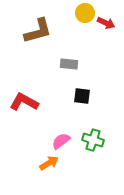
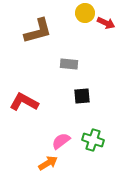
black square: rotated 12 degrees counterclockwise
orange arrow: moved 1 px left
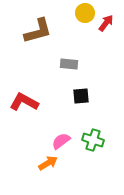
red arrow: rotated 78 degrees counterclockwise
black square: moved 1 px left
--
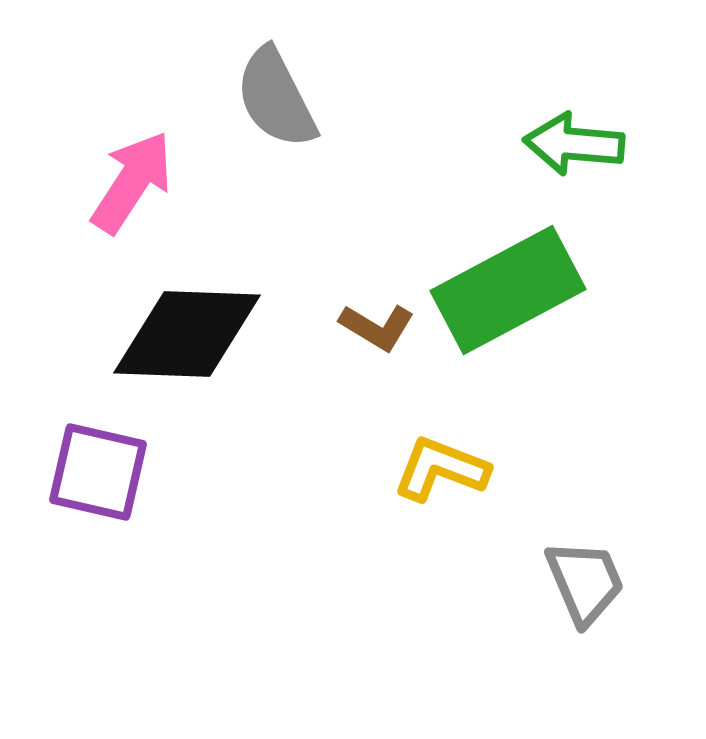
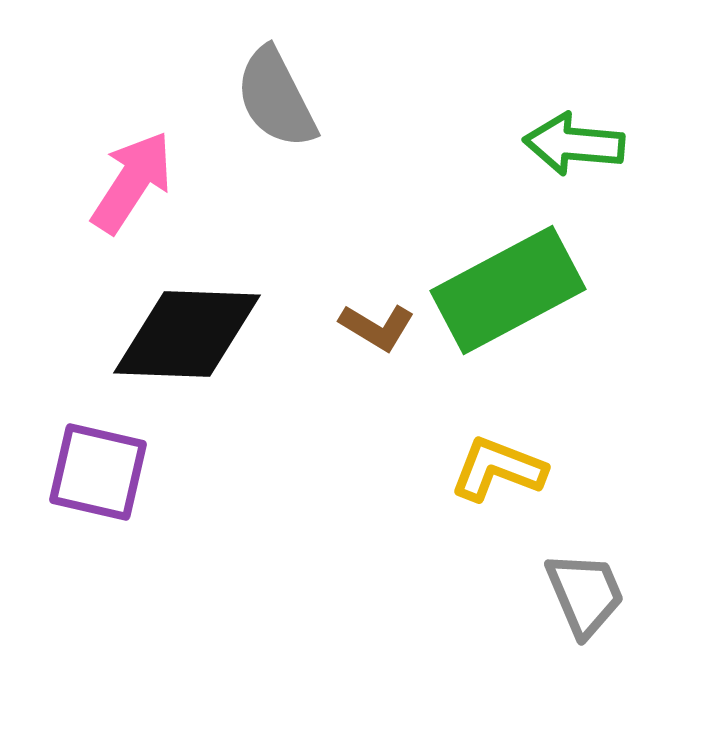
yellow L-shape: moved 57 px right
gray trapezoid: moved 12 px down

- [REQUEST]:
Lay out the stretch of the listing from the line containing "black square: rotated" through the line containing "orange arrow: moved 1 px left" as a Markdown table. Use the columns Row and Entry, and skip blank lines.

- [ANSWER TO THIS TASK]:
| Row | Entry |
|---|---|
| 1 | black square: rotated 12 degrees counterclockwise |
| 2 | orange arrow: moved 1 px left |